____ PROVIDED RECORDS

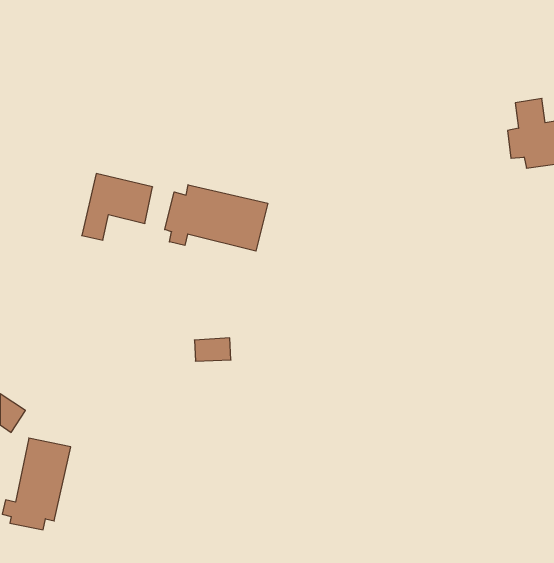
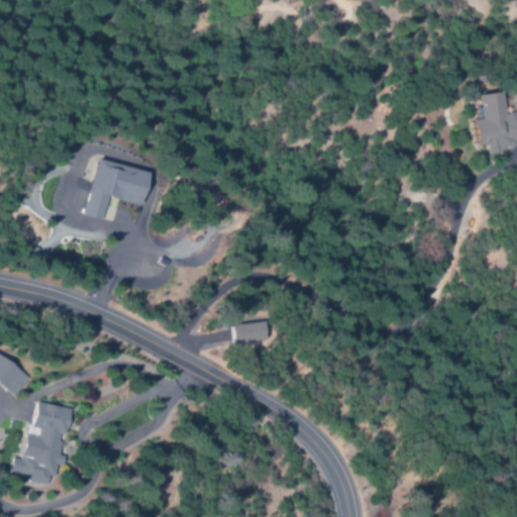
building: [165,185,268,251] -> none
building: [194,338,231,361] -> [234,321,268,342]

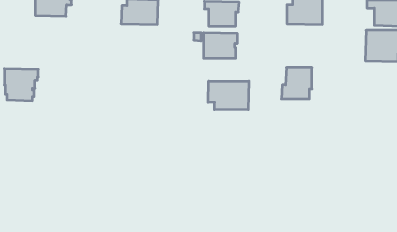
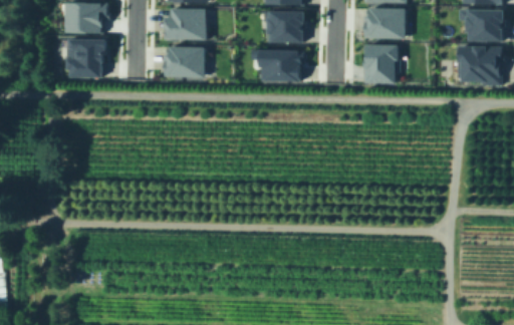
building: none -> [163,46,205,78]
building: [281,68,312,99] -> [360,44,398,82]
building: [4,69,38,101] -> [66,38,107,77]
building: [208,81,249,110] -> none

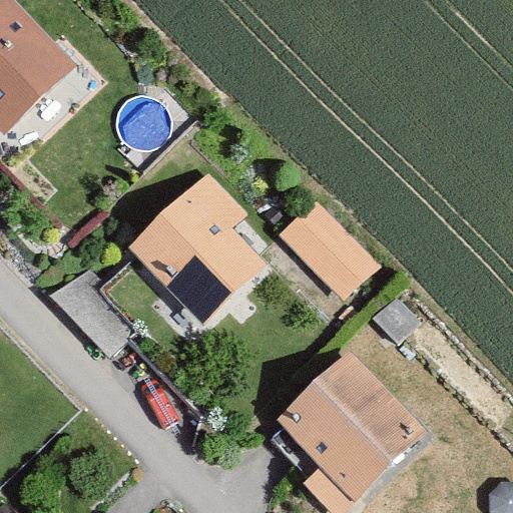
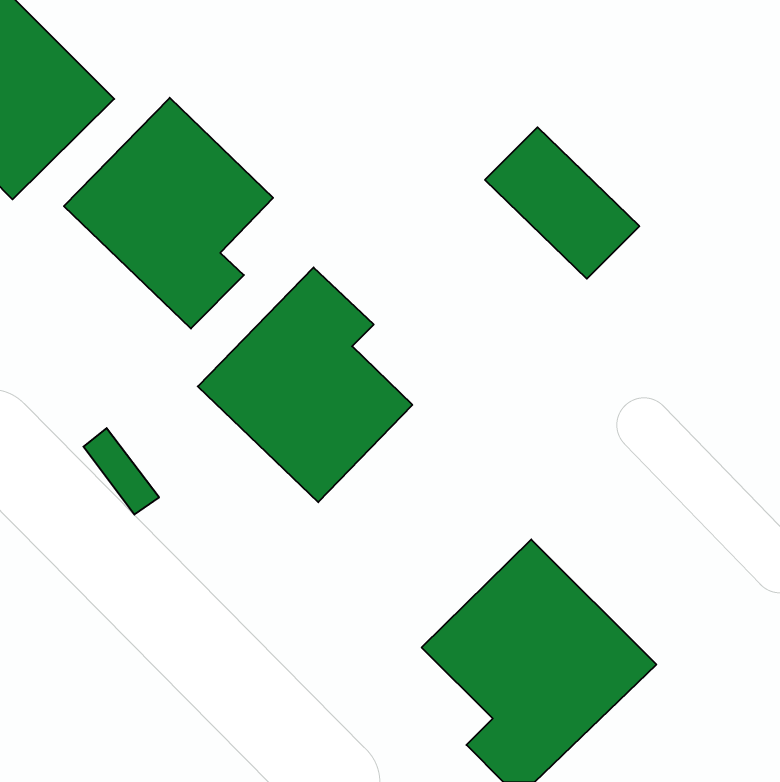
building: none -> [64,98,273,329]
building: [276,195,376,294] -> [485,127,639,279]

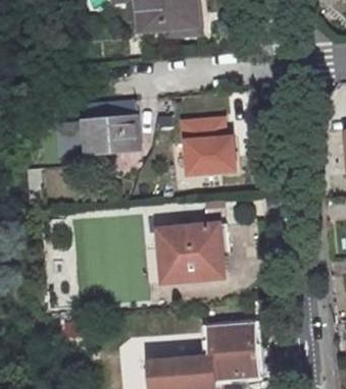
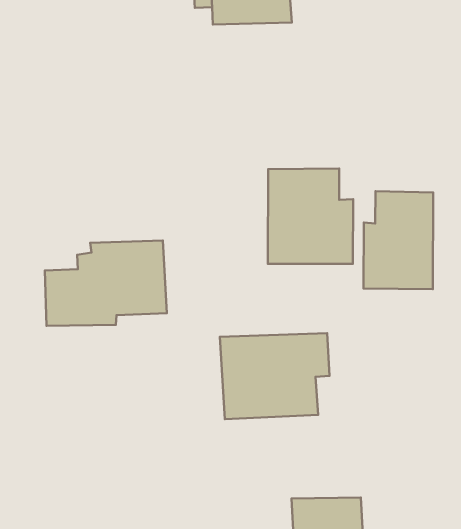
building: [57,101,138,160] -> [45,241,167,326]
building: none -> [364,191,433,289]

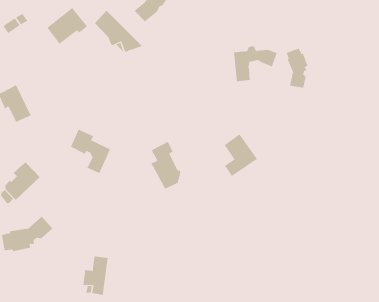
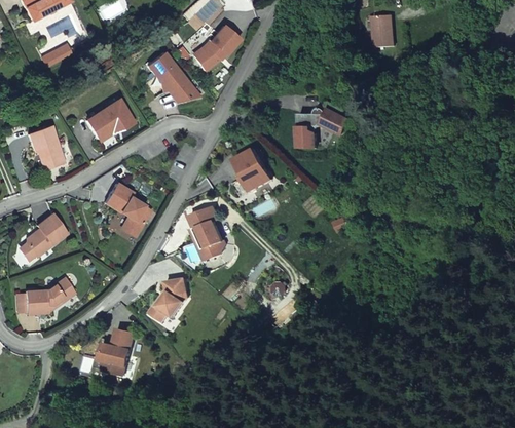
building: [46,7,88,45] -> [85,100,133,141]
building: [286,48,308,88] -> none
building: [224,133,258,177] -> [234,149,273,197]
building: none -> [152,278,190,322]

________

▸ **WHAT IS EXPECTED**: What should come out is the exact run of lines from the one holding "building: [224,133,258,177] ->" through the end of the records above, and nothing besides.

▸ **SOLUTION BELOW**:
building: [224,133,258,177] -> [234,149,273,197]
building: none -> [152,278,190,322]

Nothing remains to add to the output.